Scan the listing below. Return every line containing the string "orange".

● **SUPPLIED DATA**
########################################

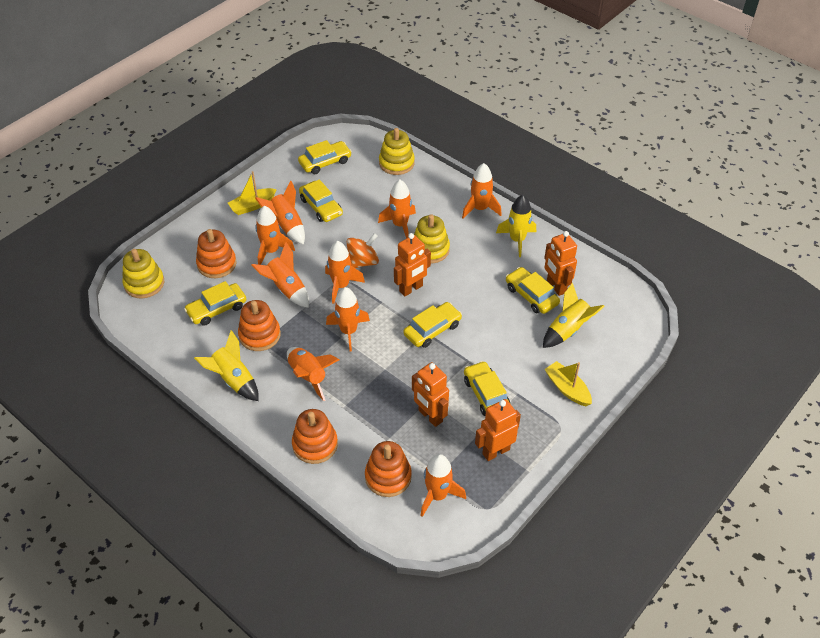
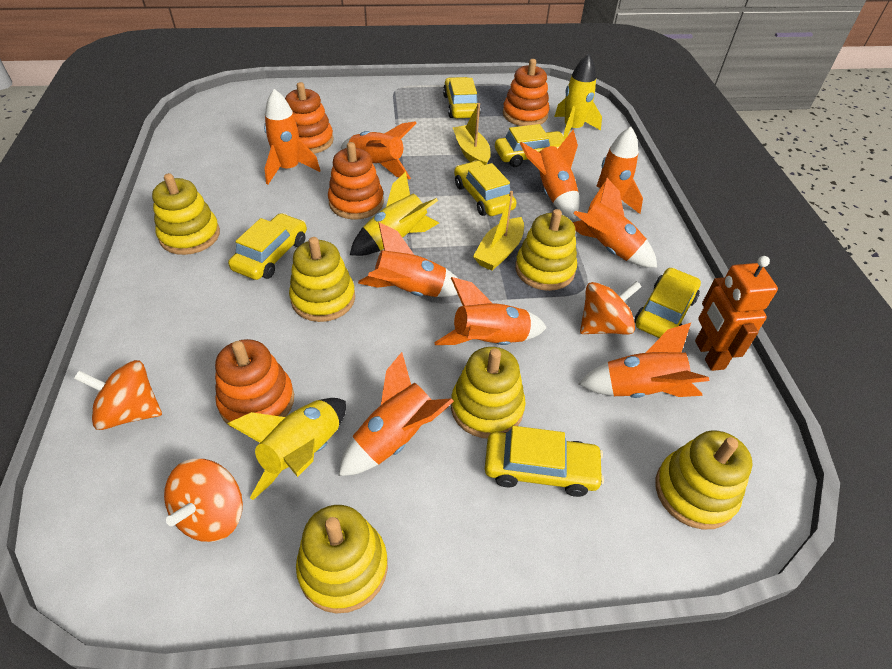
orange robot: 4 -> 1
orange spinning top: 1 -> 3
yellow stacking toy: 3 -> 6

########################################

● **RESPONSE AREA**
orange robot: 4 -> 1
orange spinning top: 1 -> 3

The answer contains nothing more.